───── DATA FOR THIS TASK

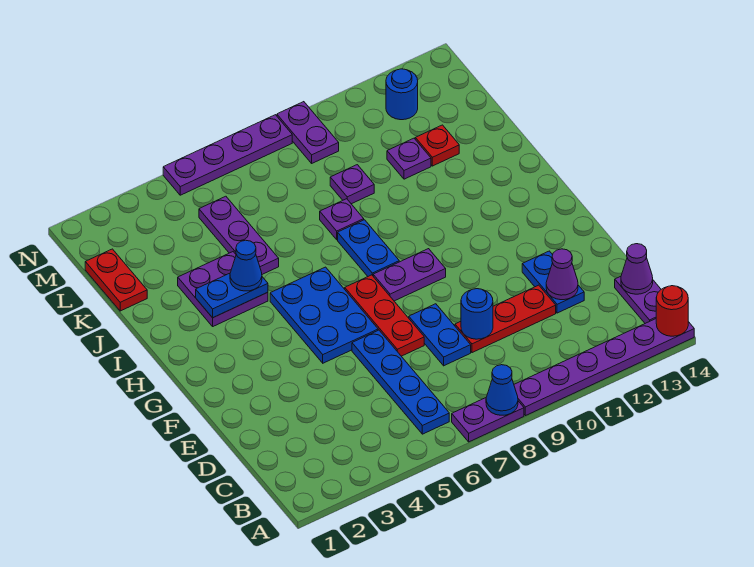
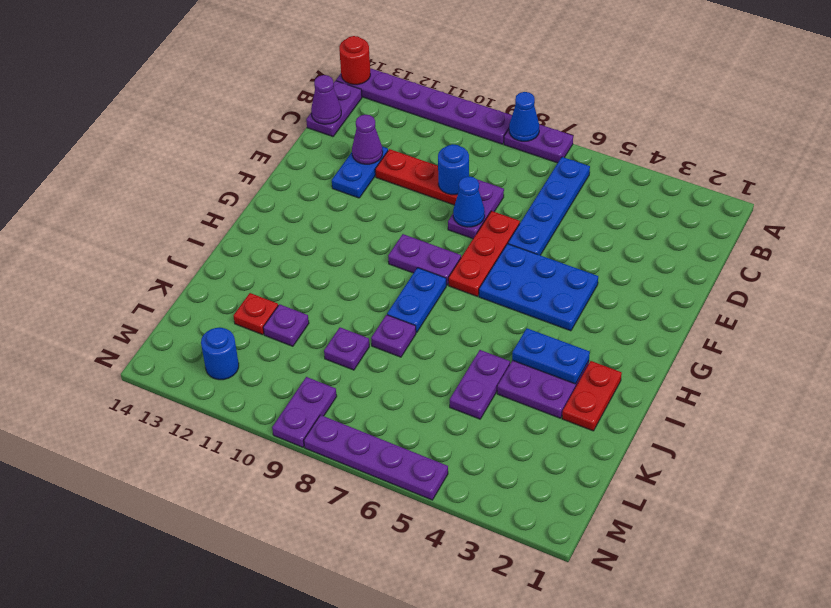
blue plate D8:E8 level 1 -> purple plate D8:E8 level 1
blue plate F5:H6 level 1 -> blue plate F4:G6 level 1
blue cone I4 level 3 -> blue cone E8 level 2
purple plate J5:L5 level 1 -> purple plate J5:K5 level 1
red plate K1:L1 level 1 -> red plate I2:J2 level 1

──────────

__YOUR OBJECTIVE__: Produce an exact repeat of the lines from the one containing "blue cone I4 level 3 -> blue cone E8 level 2" through the last line of the data, and nothing more.

__ANSWER TO THIS TASK__:
blue cone I4 level 3 -> blue cone E8 level 2
purple plate J5:L5 level 1 -> purple plate J5:K5 level 1
red plate K1:L1 level 1 -> red plate I2:J2 level 1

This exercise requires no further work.